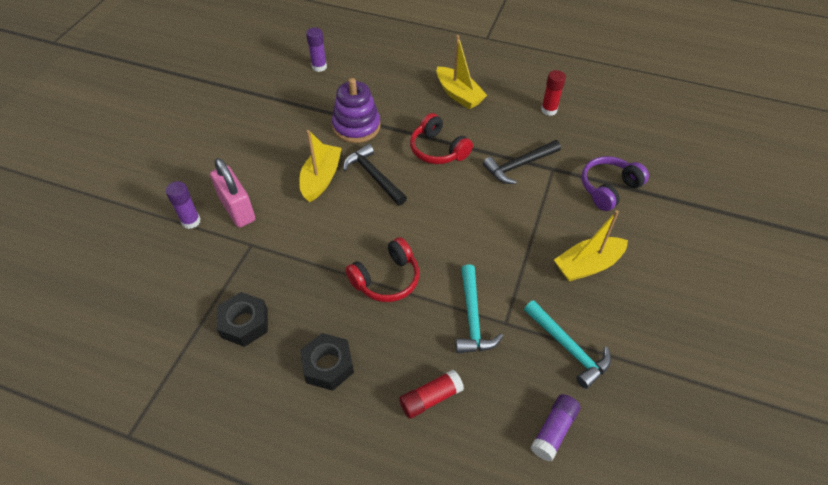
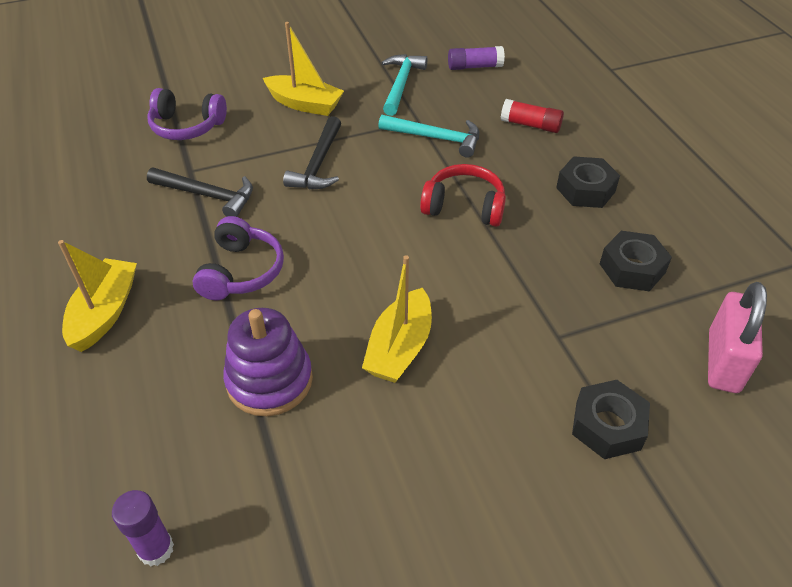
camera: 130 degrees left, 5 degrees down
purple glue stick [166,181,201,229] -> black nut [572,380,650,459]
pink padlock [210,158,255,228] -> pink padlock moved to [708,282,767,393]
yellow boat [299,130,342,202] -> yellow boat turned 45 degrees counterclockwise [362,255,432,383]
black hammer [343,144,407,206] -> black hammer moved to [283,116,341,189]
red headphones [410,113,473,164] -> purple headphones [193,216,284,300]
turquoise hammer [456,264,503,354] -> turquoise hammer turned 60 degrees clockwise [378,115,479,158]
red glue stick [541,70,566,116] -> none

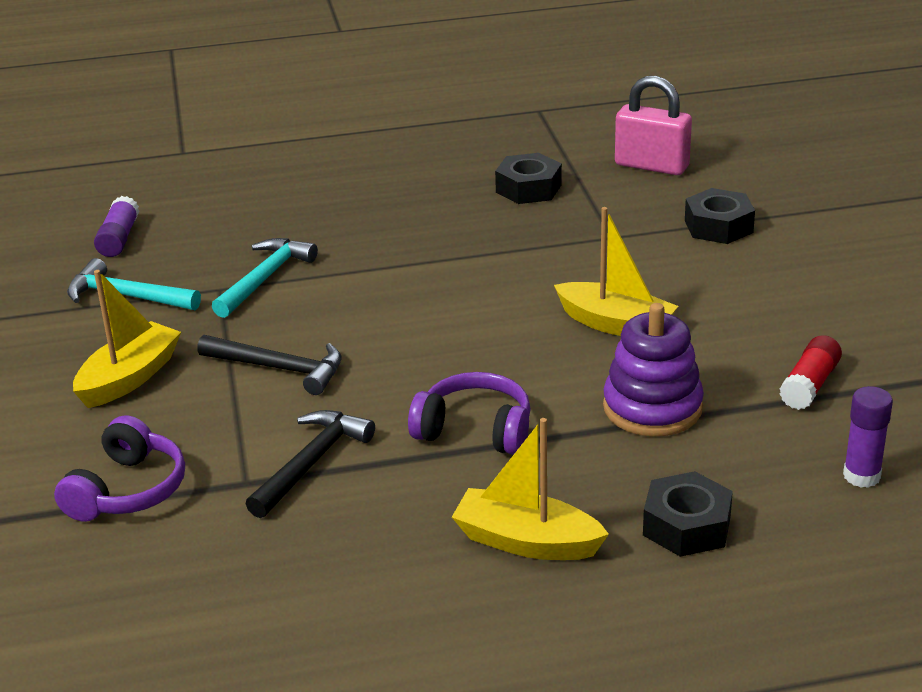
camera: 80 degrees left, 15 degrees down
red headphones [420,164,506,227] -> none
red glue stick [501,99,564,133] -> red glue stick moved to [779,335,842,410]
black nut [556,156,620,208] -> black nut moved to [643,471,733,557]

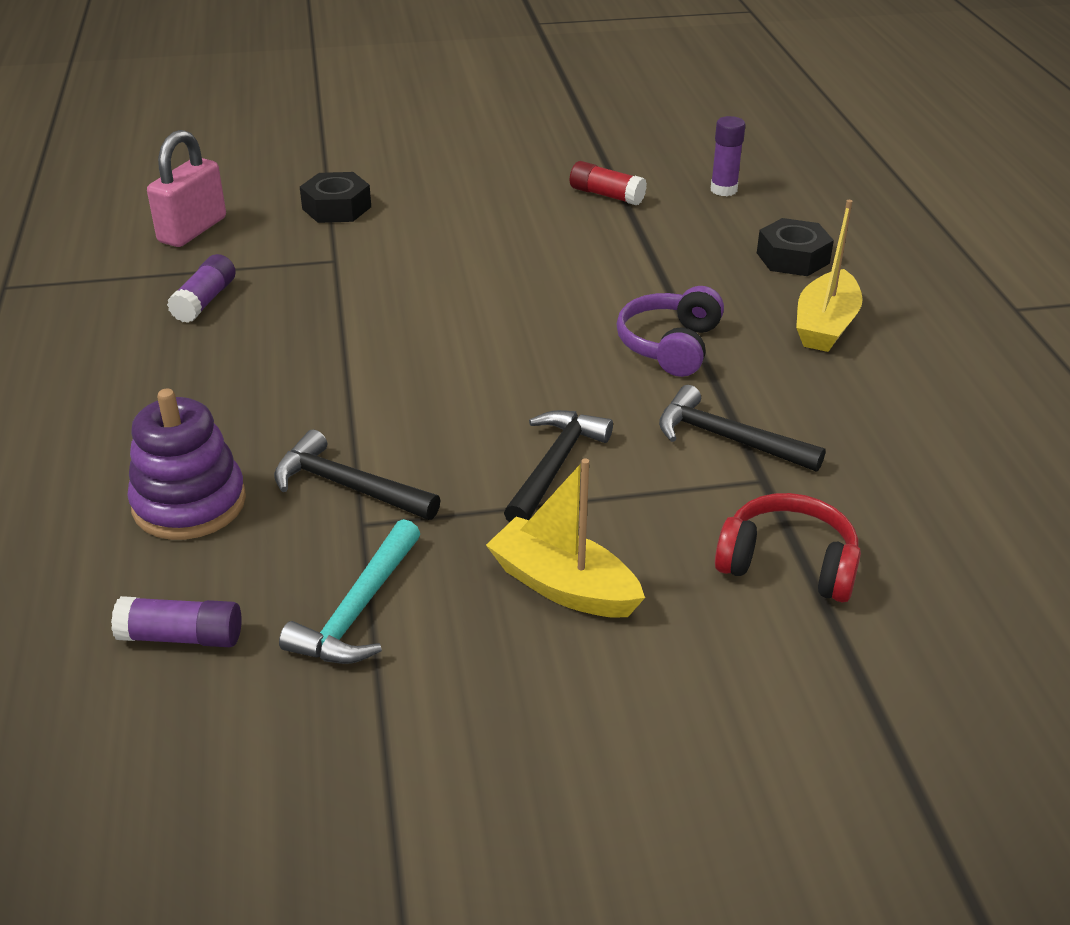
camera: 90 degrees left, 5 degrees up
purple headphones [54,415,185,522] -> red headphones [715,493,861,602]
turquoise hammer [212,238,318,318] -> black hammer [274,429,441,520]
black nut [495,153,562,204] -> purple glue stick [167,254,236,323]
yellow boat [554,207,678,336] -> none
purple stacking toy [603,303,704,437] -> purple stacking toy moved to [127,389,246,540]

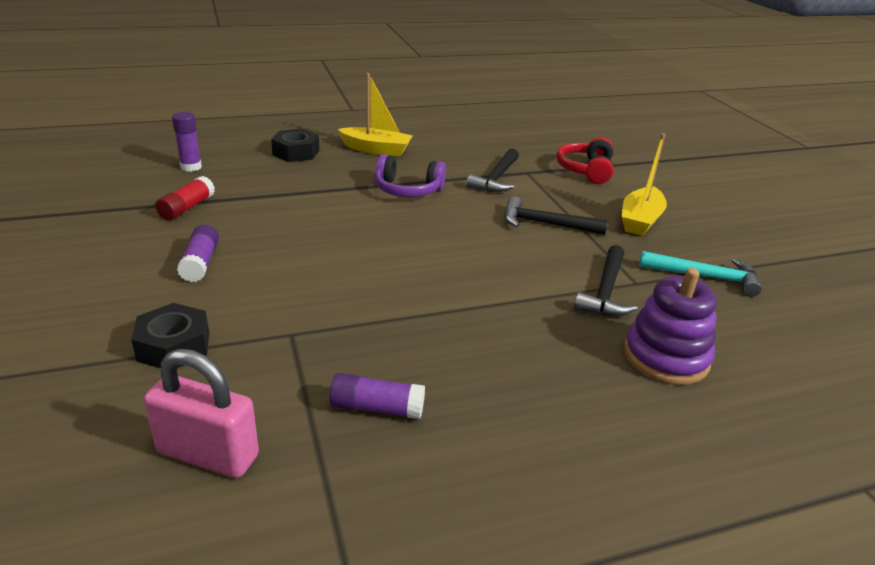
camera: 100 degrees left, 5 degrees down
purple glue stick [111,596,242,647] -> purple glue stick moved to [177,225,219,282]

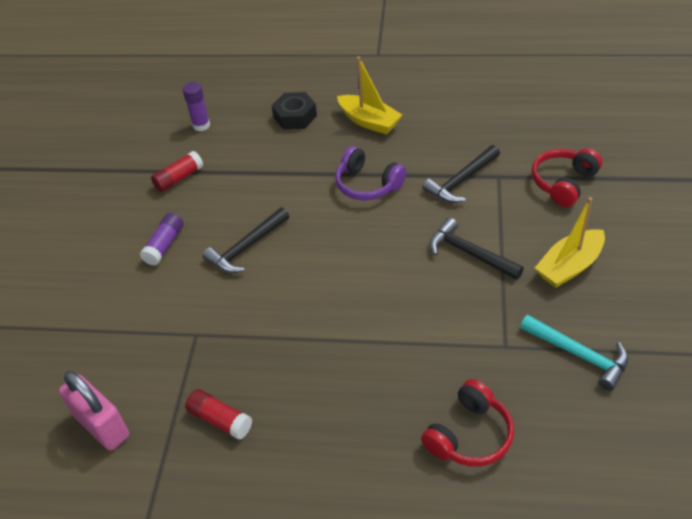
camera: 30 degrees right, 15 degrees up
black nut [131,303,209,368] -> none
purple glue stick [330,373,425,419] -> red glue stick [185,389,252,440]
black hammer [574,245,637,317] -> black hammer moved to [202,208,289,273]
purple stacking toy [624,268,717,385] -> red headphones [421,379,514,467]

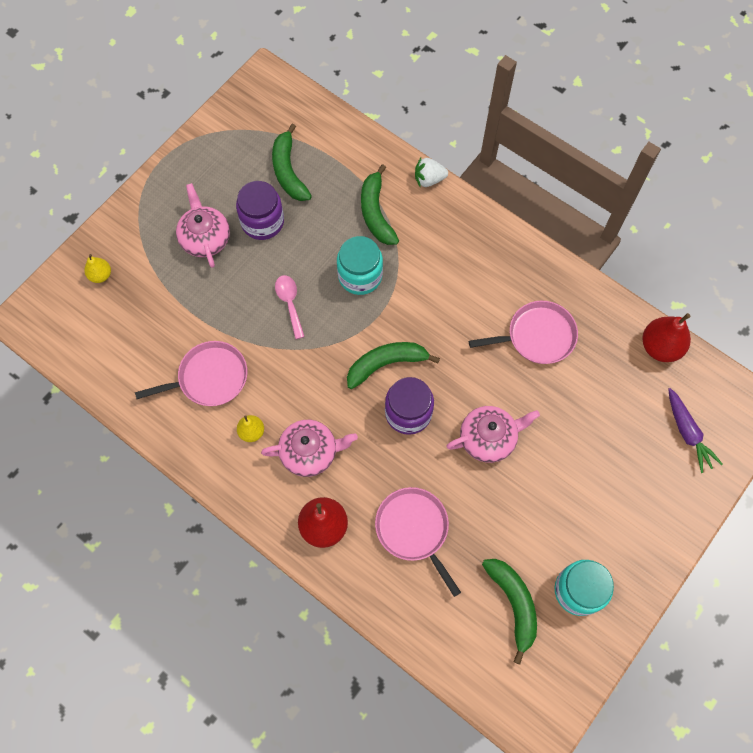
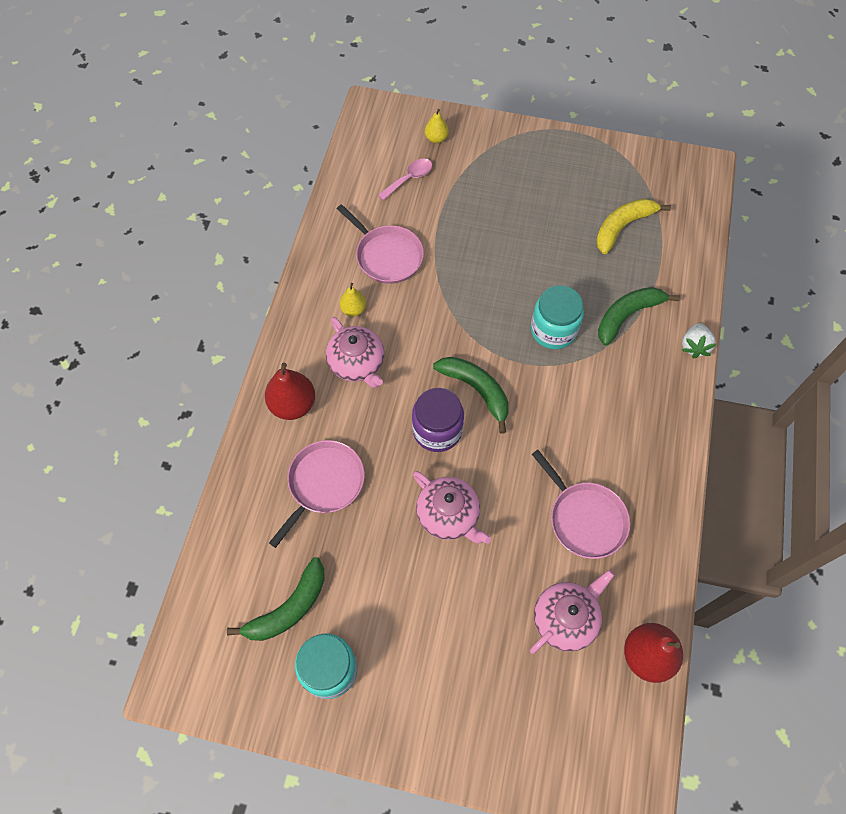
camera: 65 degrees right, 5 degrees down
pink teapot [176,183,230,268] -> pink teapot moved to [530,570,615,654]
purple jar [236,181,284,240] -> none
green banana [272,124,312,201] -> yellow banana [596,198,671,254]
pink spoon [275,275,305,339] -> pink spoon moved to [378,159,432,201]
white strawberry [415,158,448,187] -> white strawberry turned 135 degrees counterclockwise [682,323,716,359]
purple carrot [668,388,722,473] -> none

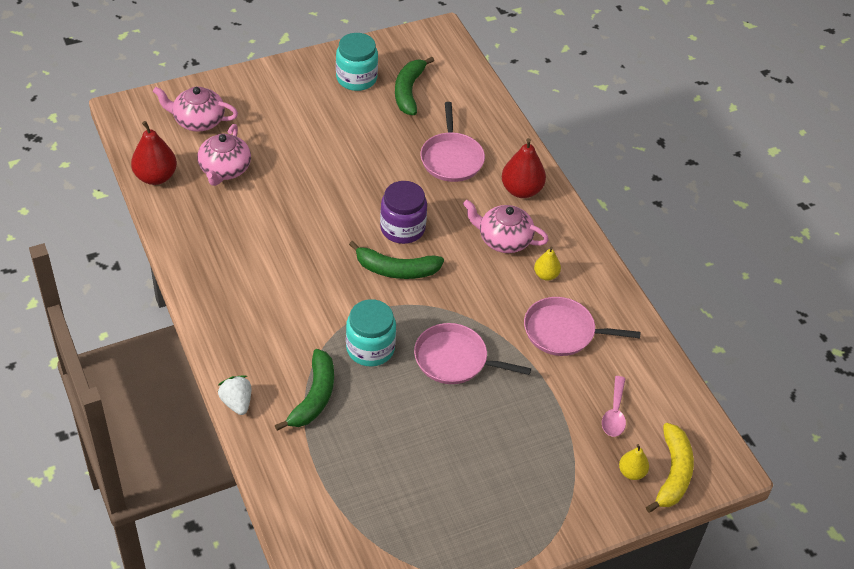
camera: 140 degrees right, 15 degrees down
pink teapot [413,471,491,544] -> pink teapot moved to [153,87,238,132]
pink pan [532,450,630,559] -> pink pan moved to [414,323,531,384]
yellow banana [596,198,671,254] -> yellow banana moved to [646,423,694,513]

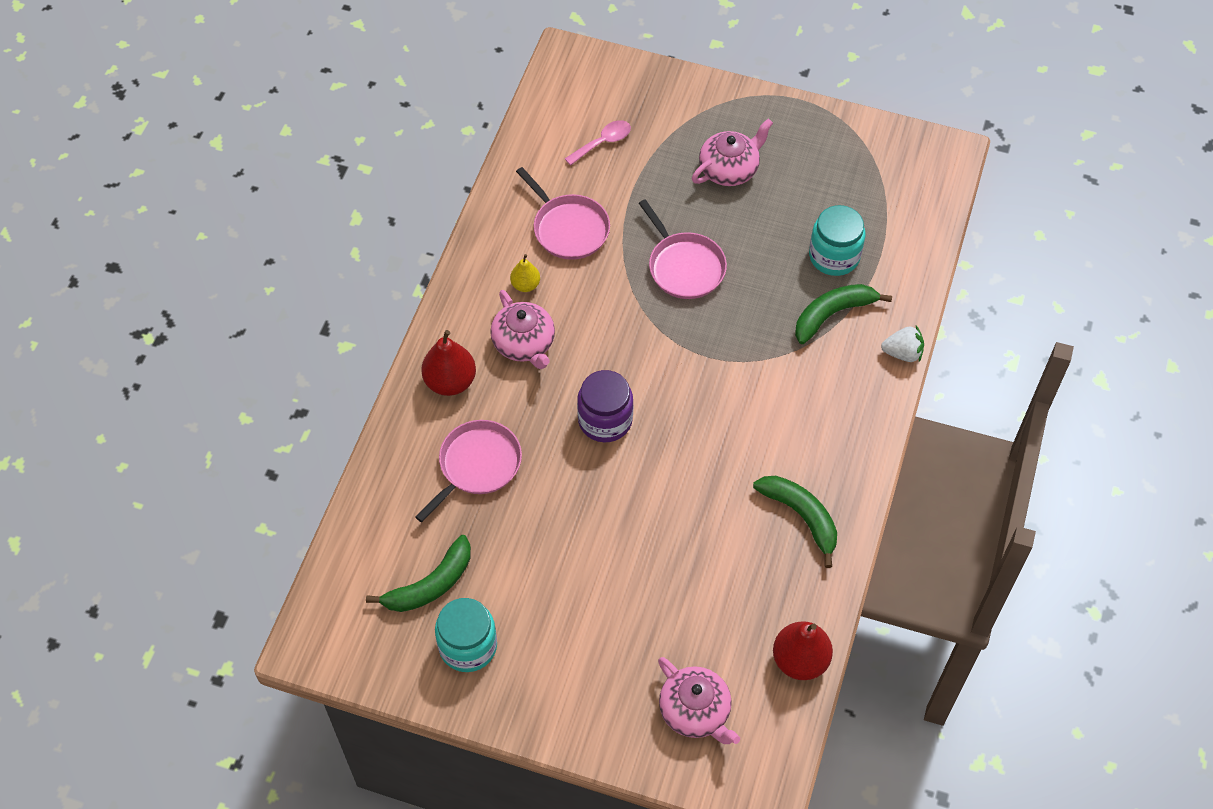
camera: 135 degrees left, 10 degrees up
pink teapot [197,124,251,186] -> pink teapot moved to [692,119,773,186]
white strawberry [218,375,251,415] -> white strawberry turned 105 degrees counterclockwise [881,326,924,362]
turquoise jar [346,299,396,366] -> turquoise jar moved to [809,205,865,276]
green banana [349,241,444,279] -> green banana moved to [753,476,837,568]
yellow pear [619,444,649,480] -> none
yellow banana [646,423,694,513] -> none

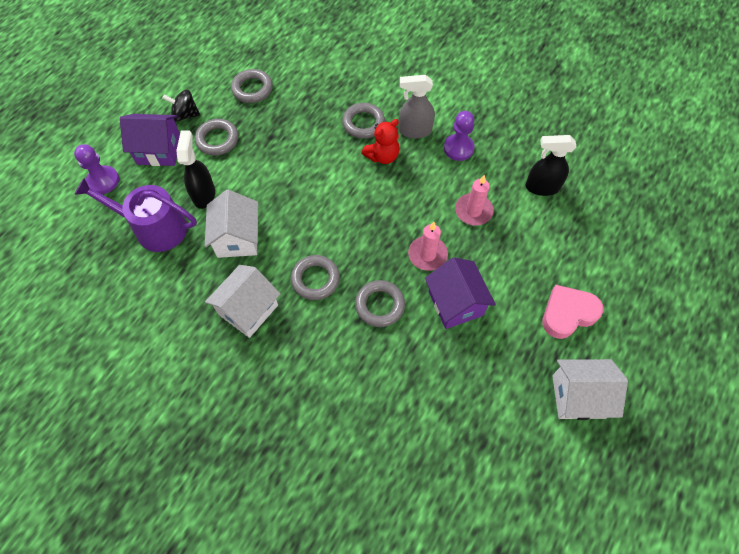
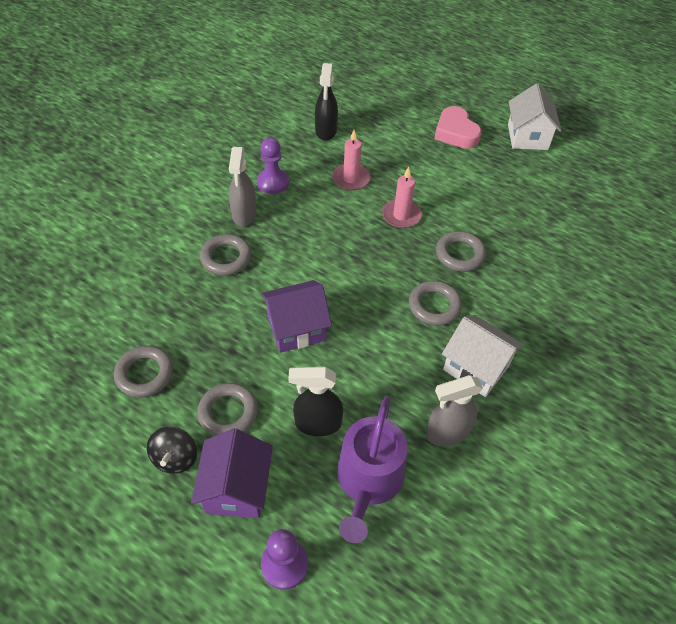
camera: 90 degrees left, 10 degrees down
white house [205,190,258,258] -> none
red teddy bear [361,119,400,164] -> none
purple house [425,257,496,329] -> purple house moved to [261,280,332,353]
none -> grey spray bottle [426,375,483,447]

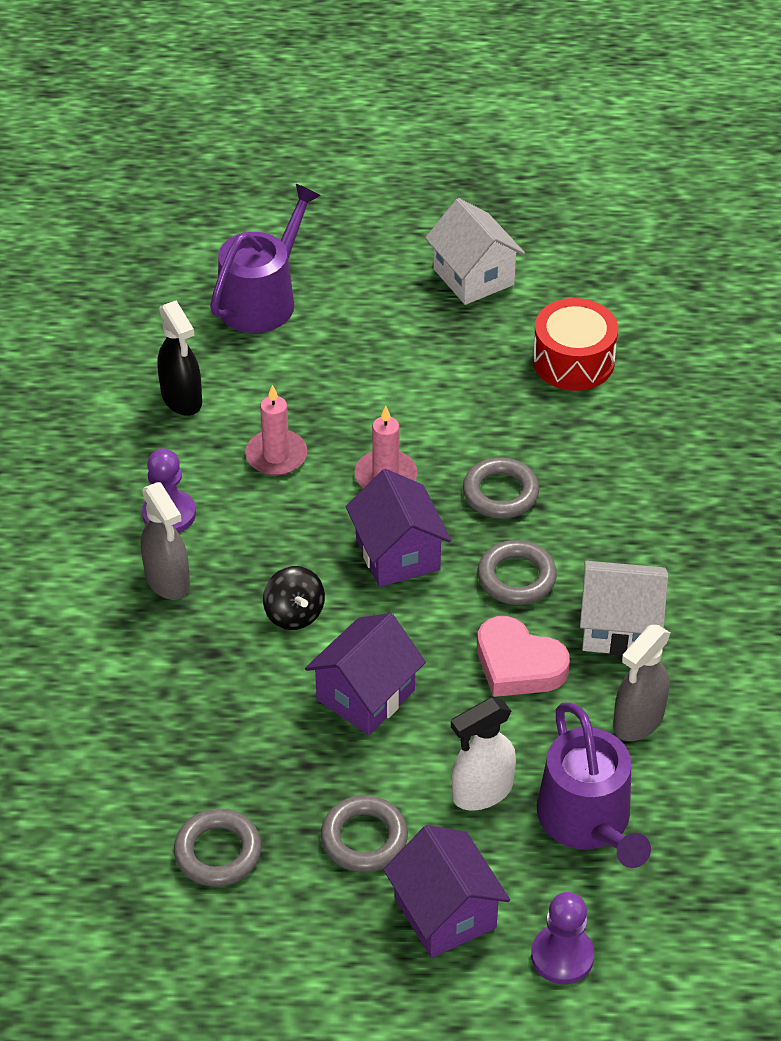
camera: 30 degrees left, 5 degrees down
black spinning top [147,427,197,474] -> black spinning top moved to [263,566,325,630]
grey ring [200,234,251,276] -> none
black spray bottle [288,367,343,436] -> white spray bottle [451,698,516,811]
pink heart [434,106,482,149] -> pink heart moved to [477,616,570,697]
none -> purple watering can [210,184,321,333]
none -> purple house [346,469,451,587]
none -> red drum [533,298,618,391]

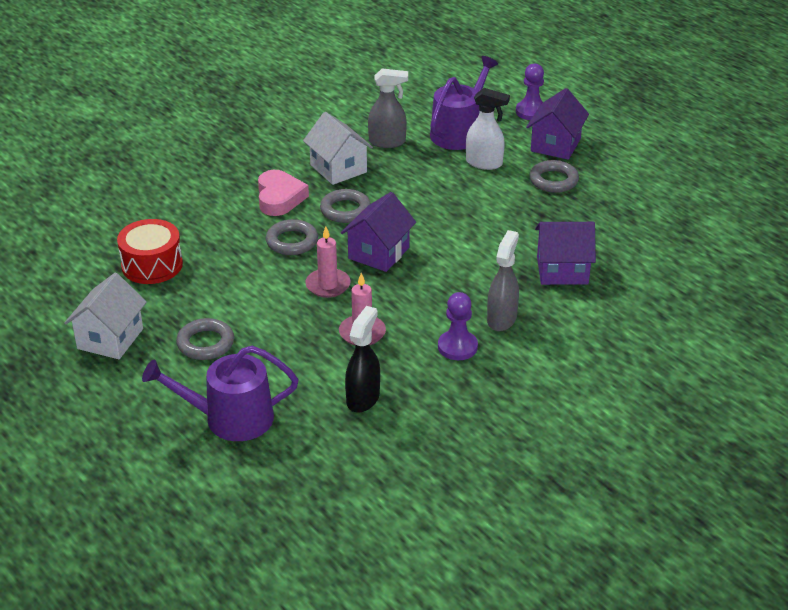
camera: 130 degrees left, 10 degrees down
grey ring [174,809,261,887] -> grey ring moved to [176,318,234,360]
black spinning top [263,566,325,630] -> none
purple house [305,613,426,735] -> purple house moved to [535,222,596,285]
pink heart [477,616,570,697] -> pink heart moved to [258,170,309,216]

Work order: Filter the records above down to the lines that hold the string "heart".

Response area:
pink heart [434,106,482,149] -> pink heart moved to [477,616,570,697]
pink heart [477,616,570,697] -> pink heart moved to [258,170,309,216]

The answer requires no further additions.